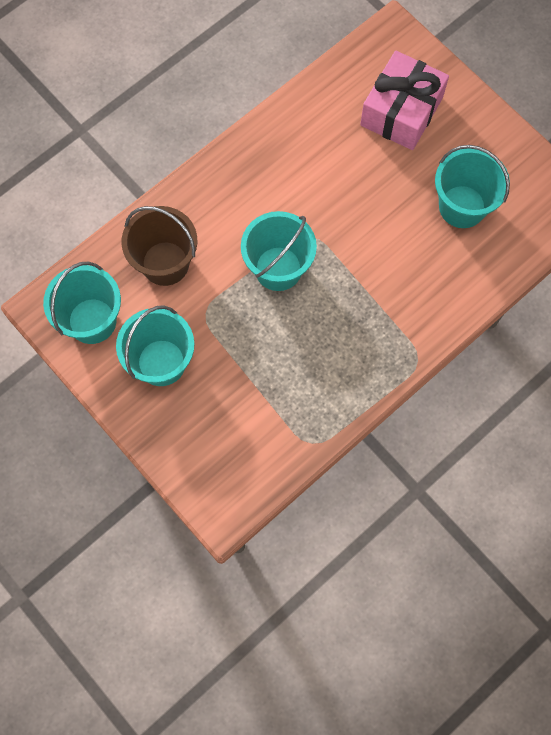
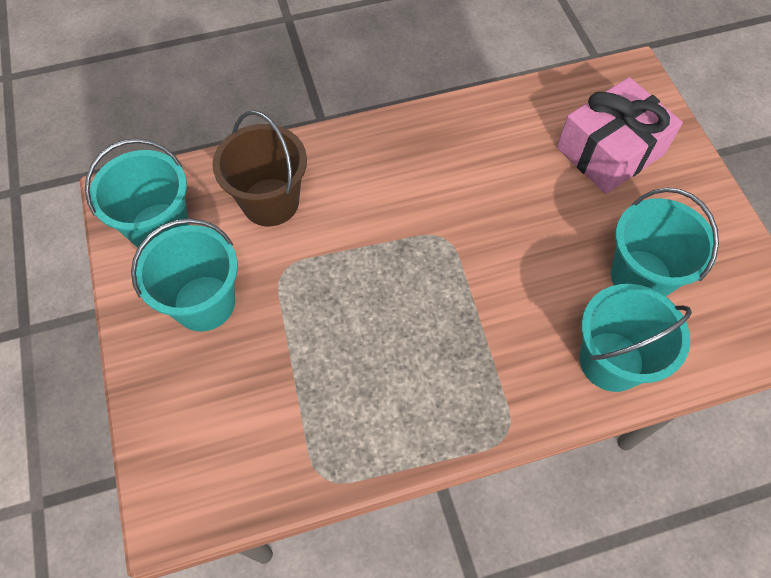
camera: 25 degrees right, 10 degrees down
(278, 268) = (390, 257): turquoise bucket -> turquoise bucket (611, 361)

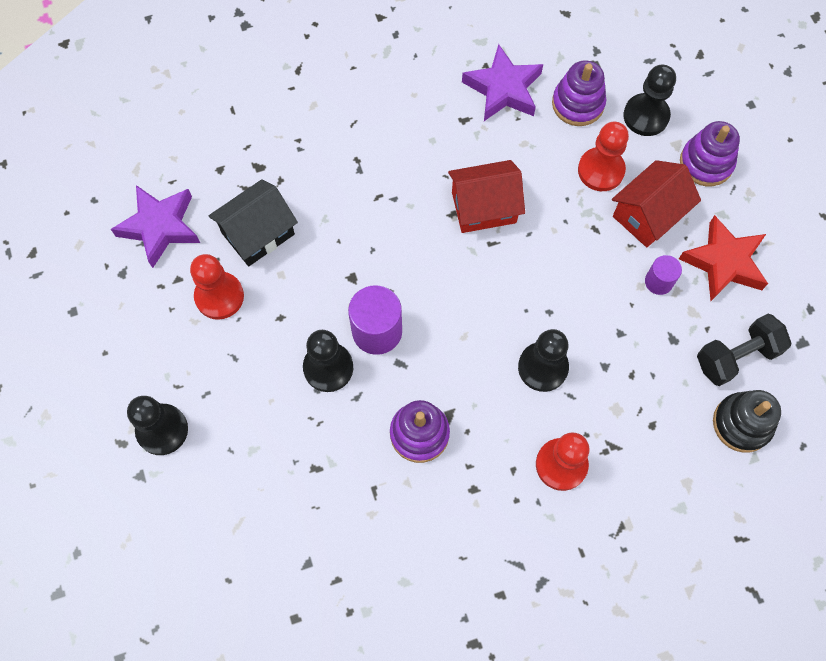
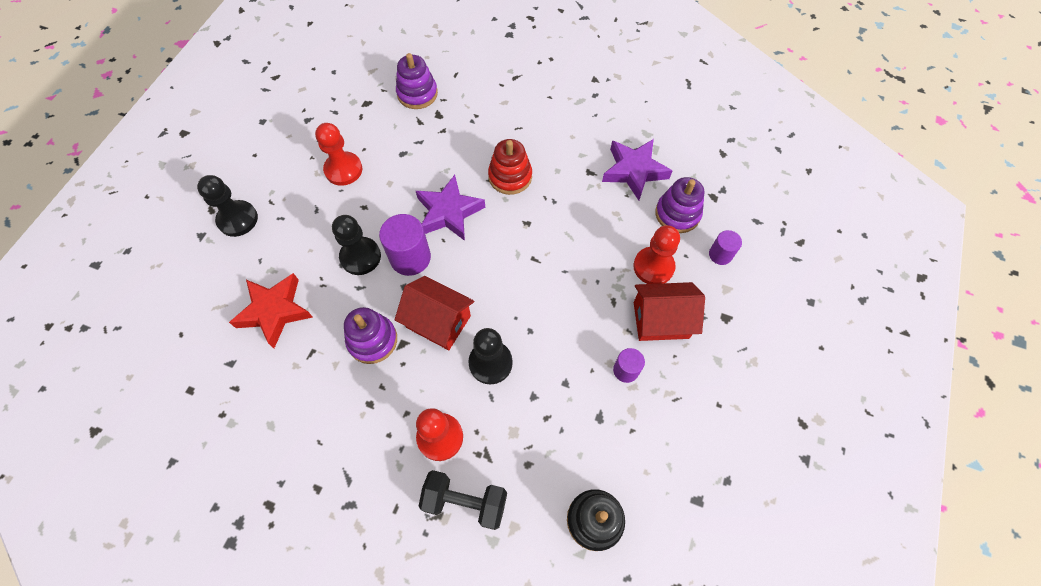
camera: 40 degrees right, 5 degrees down
(160, 227) = (352, 109): purple star -> purple star (449, 212)
(258, 233) = (400, 151): black house -> none
(393, 179) = (510, 176): none -> red stacking toy
(484, 207) = (550, 233): red house -> red house (438, 322)
(646, 116) = (720, 255): black pawn -> purple cylinder
(706, 163) = (737, 317): purple stacking toy -> purple stacking toy (417, 94)
(724, 262) = (688, 394): red star -> red star (275, 311)
(736, 357) = (635, 468): black dumbbell -> black dumbbell (465, 502)

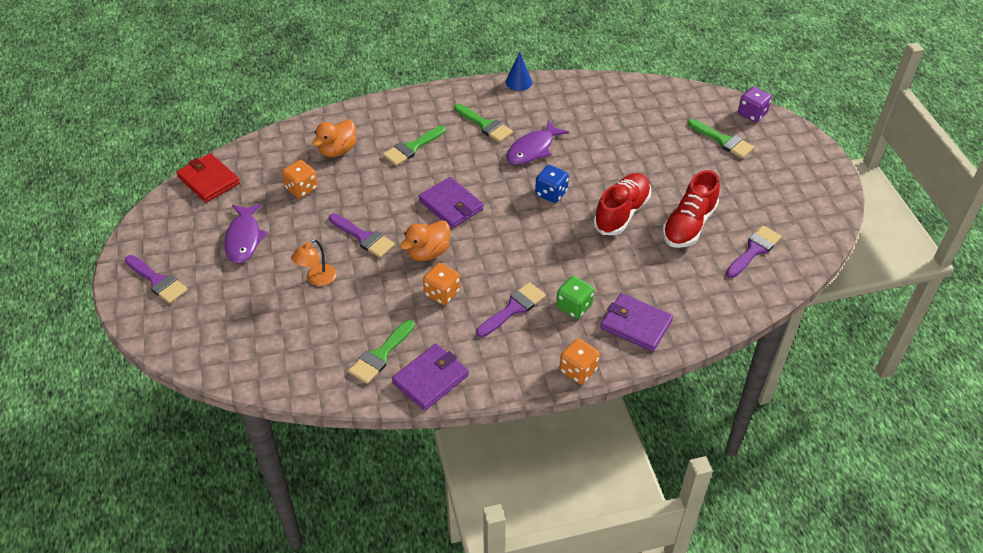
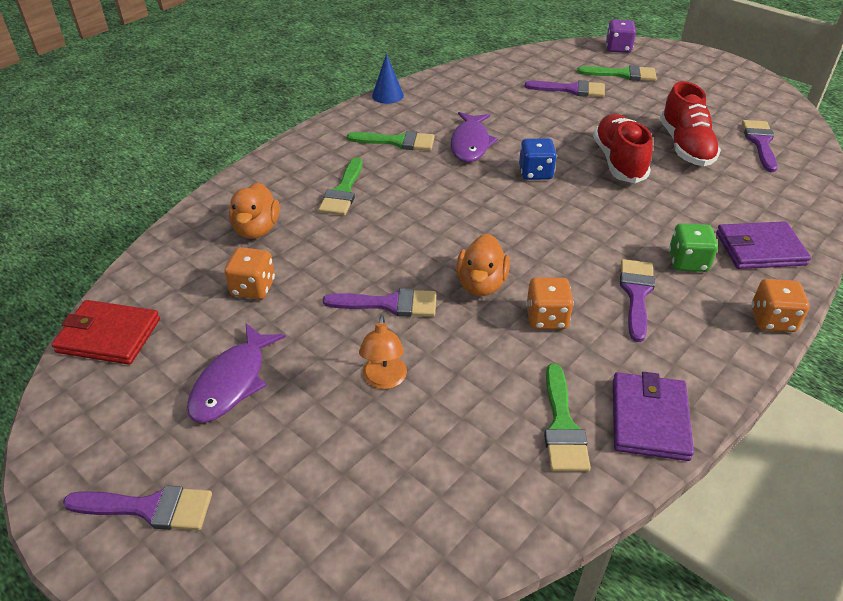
camera: 35 degrees left, 5 degrees down
(244, 239) = (232, 382): purple fish -> purple fish turned 60 degrees clockwise
(451, 205) = (450, 226): purple wallet -> none
(662, 136) = (571, 89): none -> purple brush

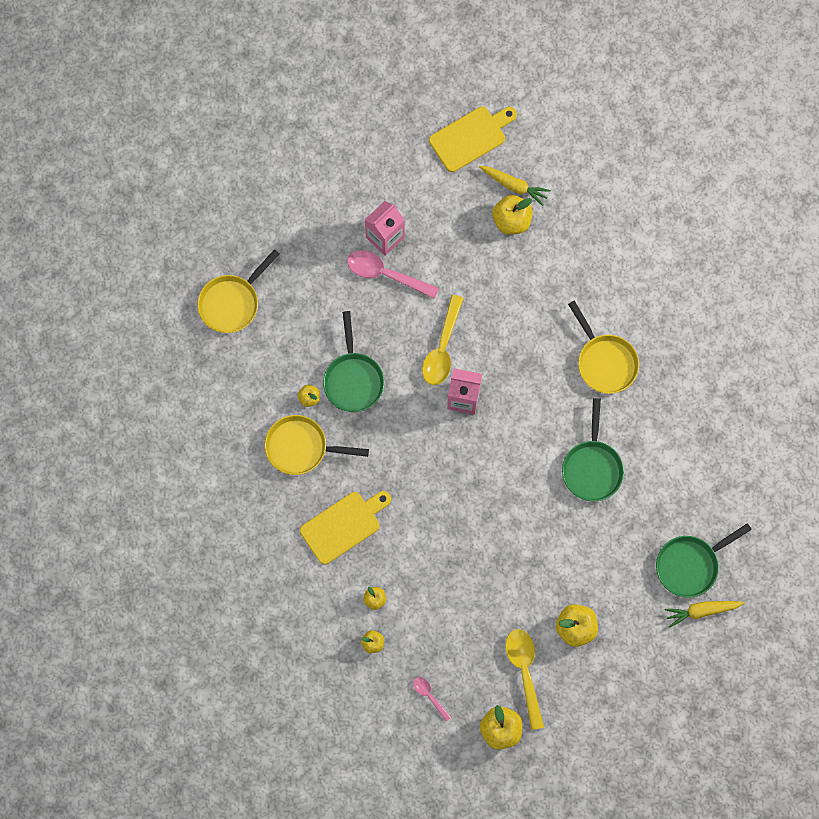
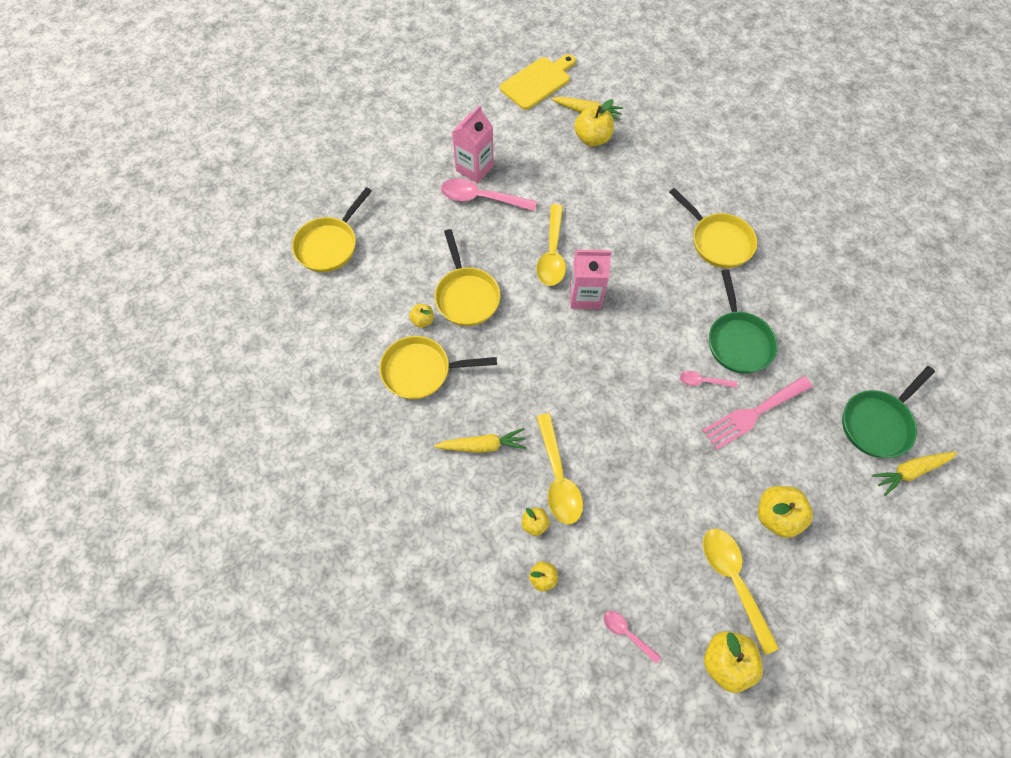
camera: 10 degrees left, 10 degrees down
(343, 525) = (482, 445): yellow cutting board -> yellow carrot
(353, 379) = (466, 296): green pan -> yellow pan
(402, 564) = (558, 477): none -> yellow spoon
(549, 501) = (703, 381): none -> pink spoon
(584, 538) = (753, 413): none -> pink fork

_ _ _ _

=== What the task asks ===
Return every line in the records that includes the string "down".

=== Reply to the exercise ===
camera: 25 degrees right, 10 degrees down
camera: 40 degrees right, 5 degrees down
camera: 35 degrees left, 5 degrees down
camera: 10 degrees left, 10 degrees down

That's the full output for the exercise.